---------- Collected data

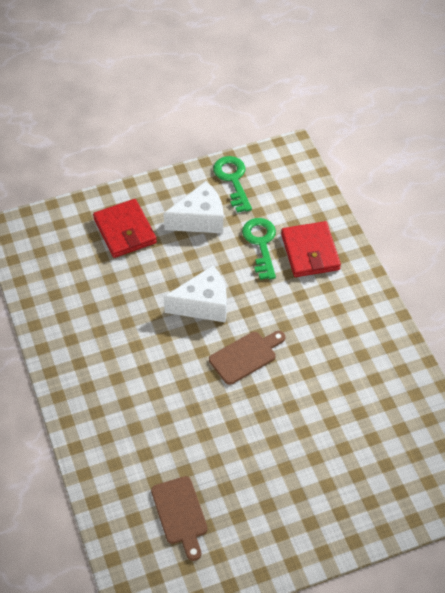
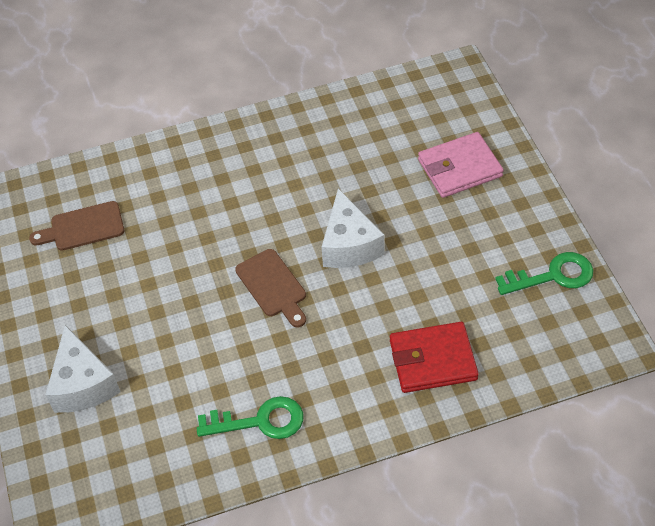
camera: 95 degrees right, 0 degrees up
(125, 231) = (459, 168): red wallet -> pink wallet
(200, 219) = (482, 241): white cheese -> white cheese (83, 384)
(261, 244) = (445, 305): green key -> green key (260, 421)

--------------------

Every line above is to be returned exactly, with its pictures removed.

camera: 95 degrees right, 0 degrees up
(125, 231) = (459, 168): red wallet -> pink wallet
(200, 219) = (482, 241): white cheese -> white cheese (83, 384)
(261, 244) = (445, 305): green key -> green key (260, 421)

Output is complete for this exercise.